THE DATA |
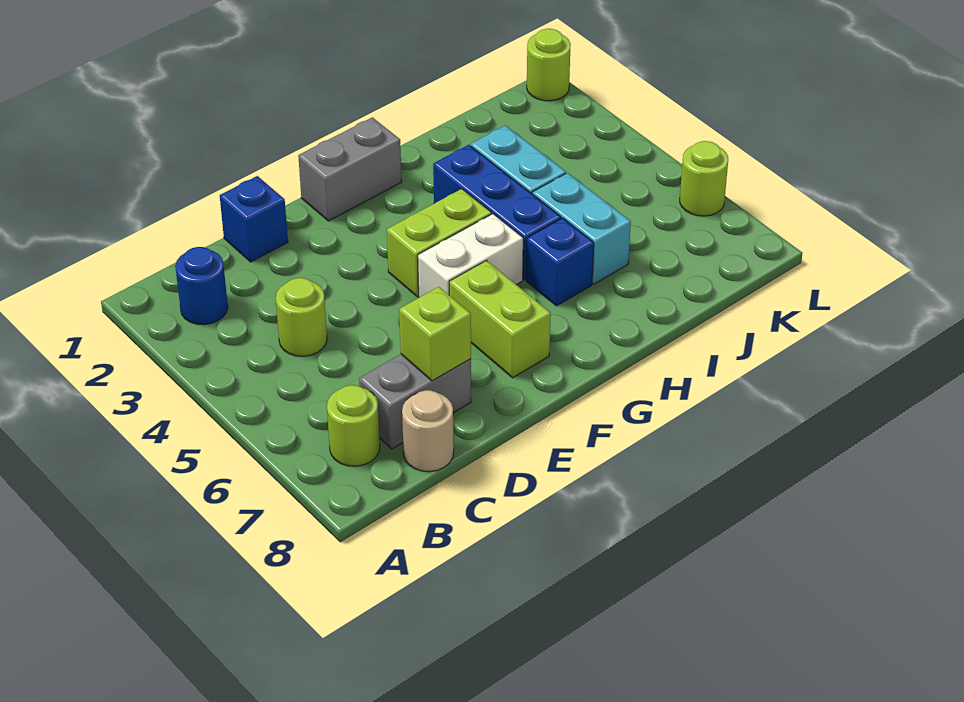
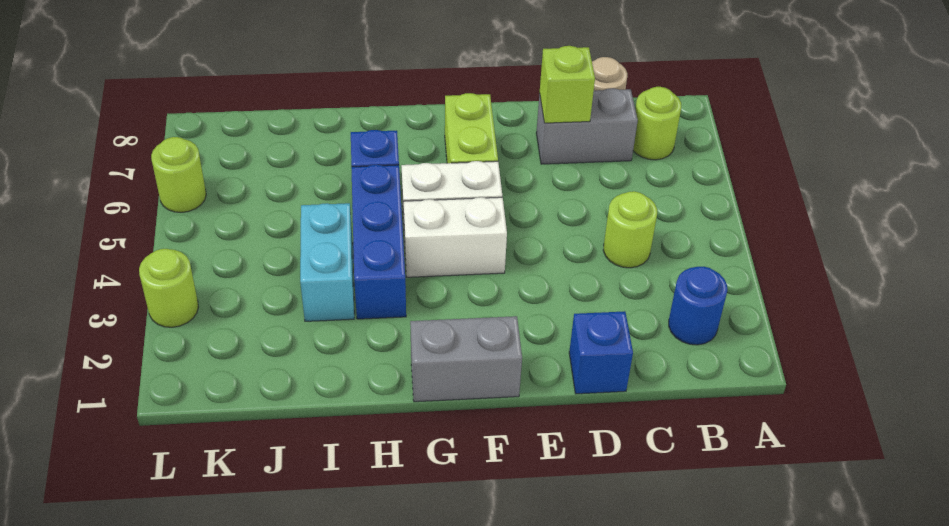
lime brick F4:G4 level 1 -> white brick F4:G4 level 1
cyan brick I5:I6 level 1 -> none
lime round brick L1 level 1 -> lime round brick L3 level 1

WHAT IS NEEDED |
The listing above must be repeated exactly, apart from the pictures.

TASK RESPONSE |
lime brick F4:G4 level 1 -> white brick F4:G4 level 1
cyan brick I5:I6 level 1 -> none
lime round brick L1 level 1 -> lime round brick L3 level 1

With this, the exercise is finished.